> **Required action**: What is needed is an exact reproduction of the lines in the records below, starting at the line with "purple book: 1 -> 0" and ending at the line with "green banana: 5 -> 0", both included, and nothing else; pictures stay out.

··· Data ···

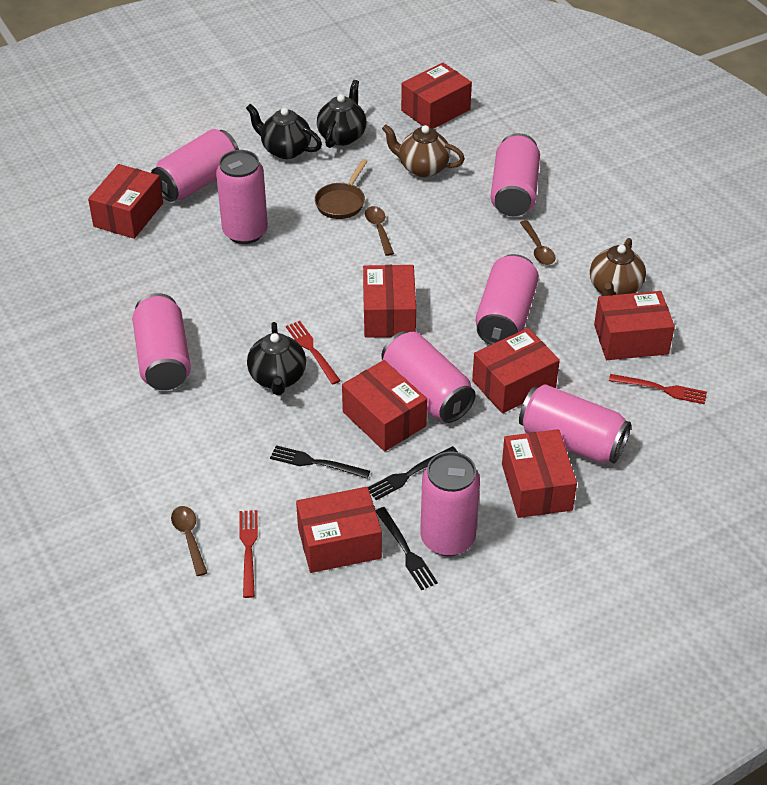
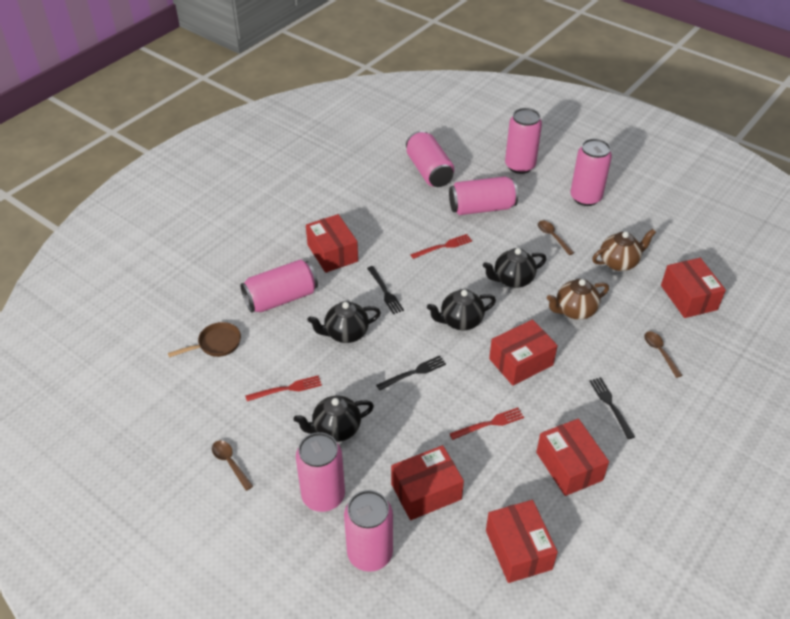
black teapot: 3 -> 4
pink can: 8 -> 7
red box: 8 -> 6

···
··· Data ···

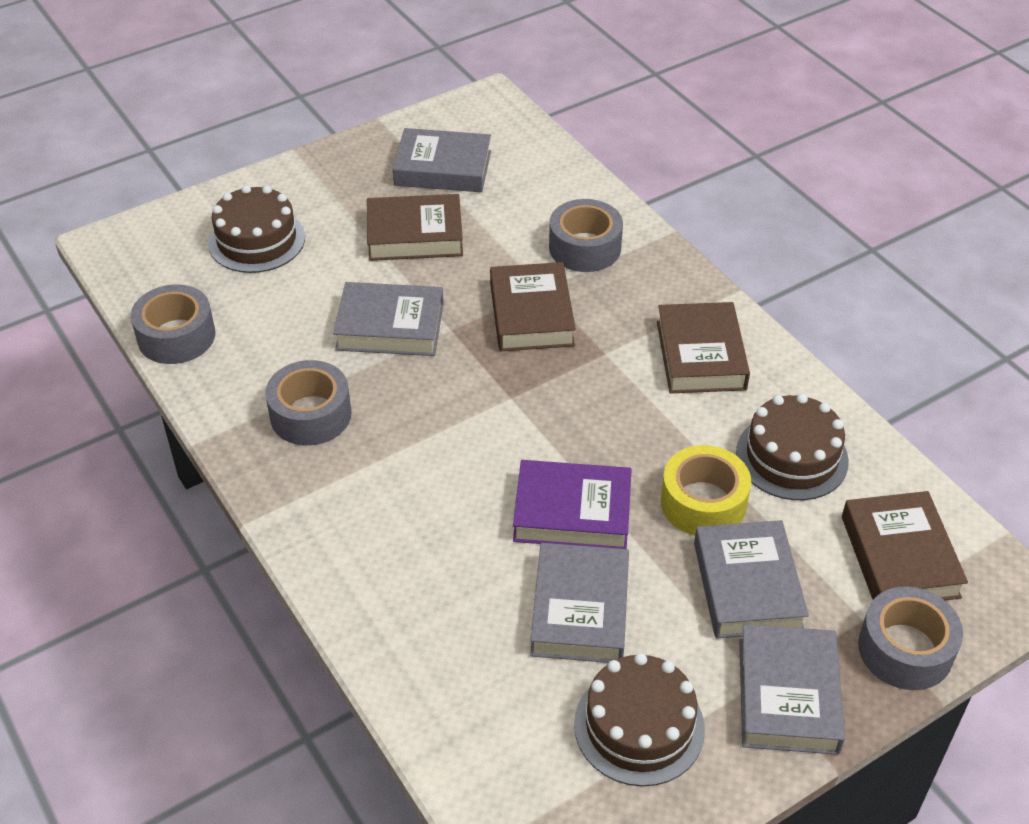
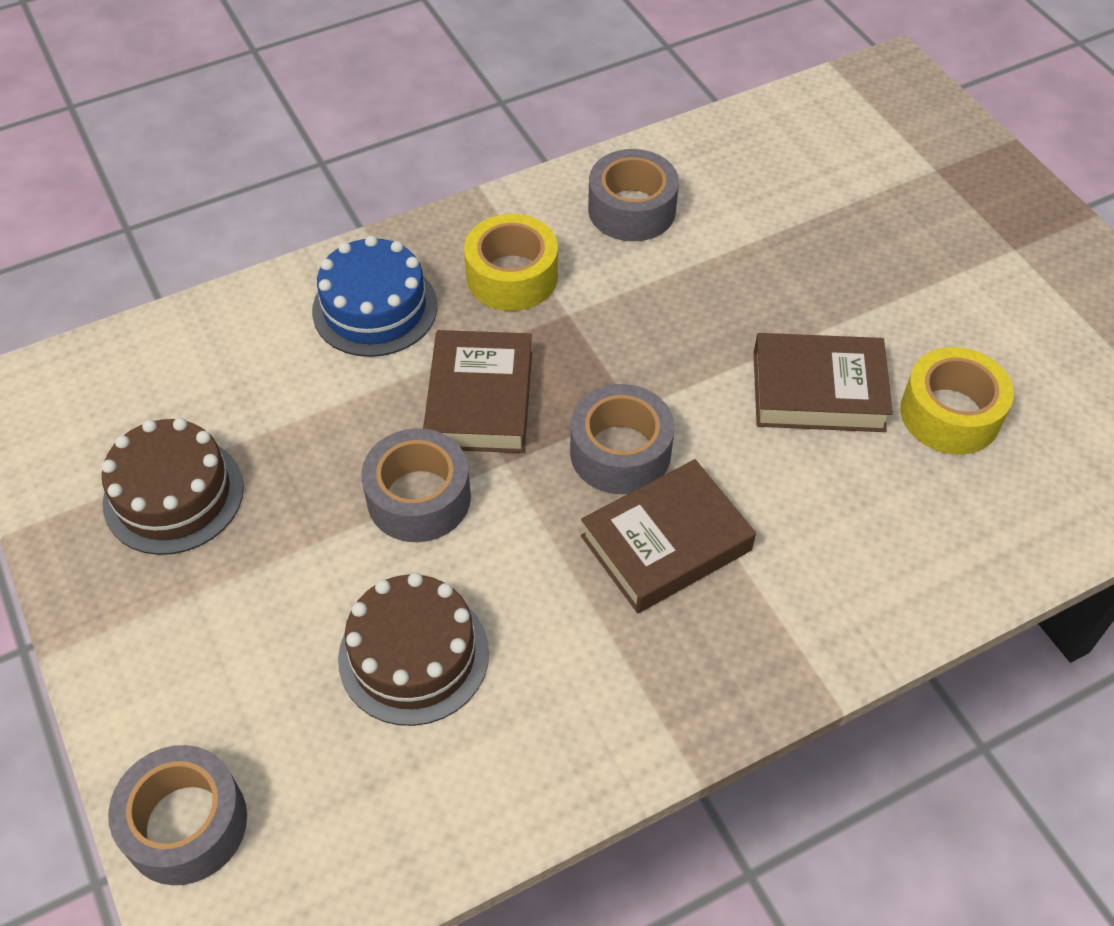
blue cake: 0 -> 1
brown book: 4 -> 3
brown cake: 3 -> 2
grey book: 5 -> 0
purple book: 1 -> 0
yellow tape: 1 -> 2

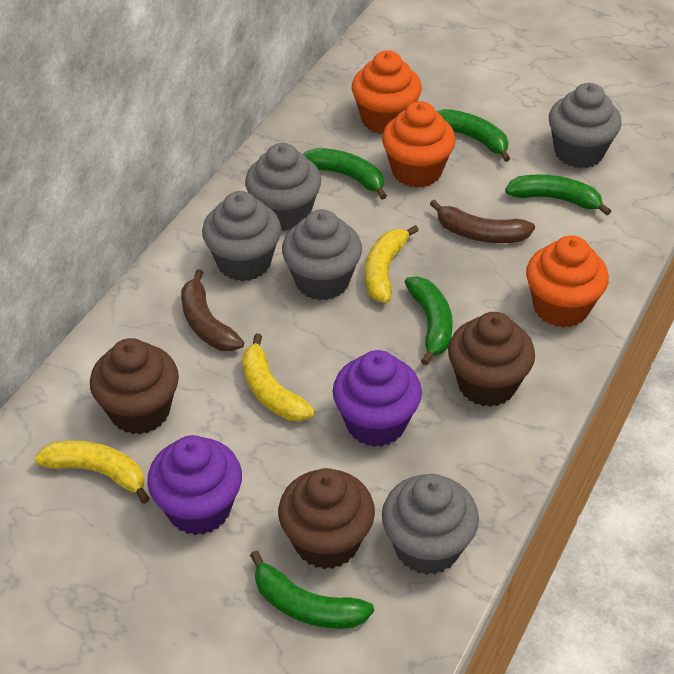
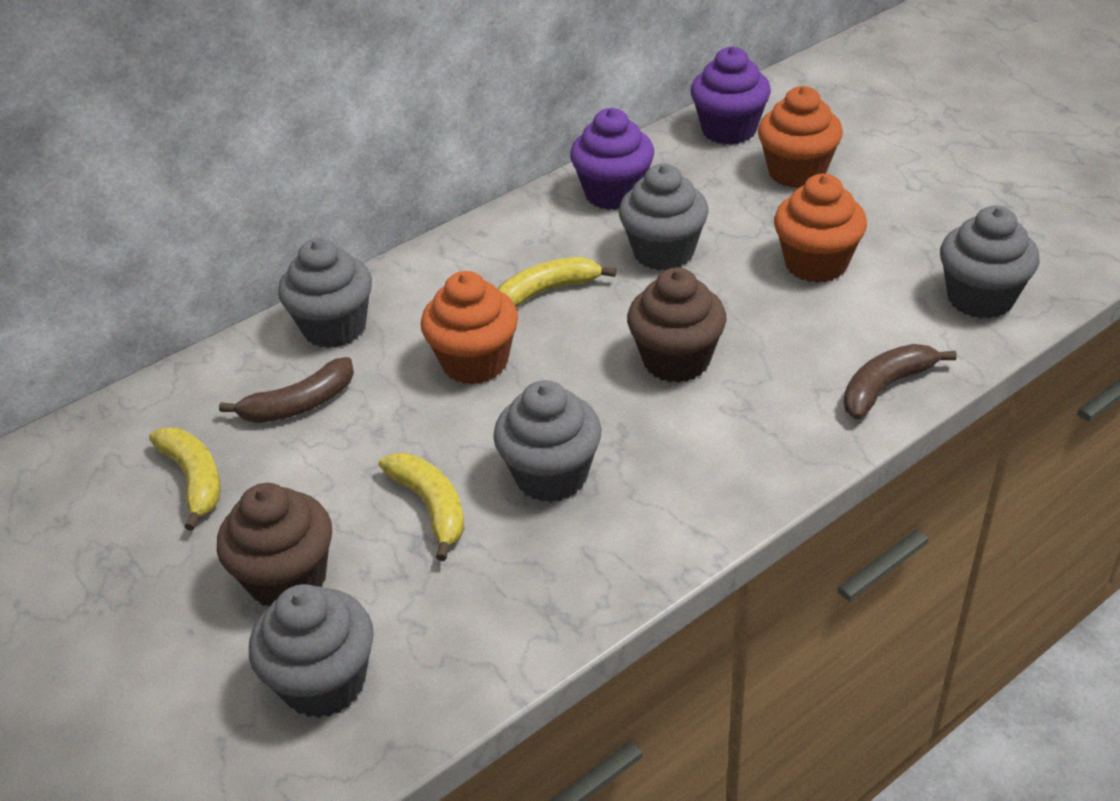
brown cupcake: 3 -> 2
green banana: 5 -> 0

···

> **Solution to this task**:
purple book: 1 -> 0
yellow tape: 1 -> 2

brown cupcake: 3 -> 2
green banana: 5 -> 0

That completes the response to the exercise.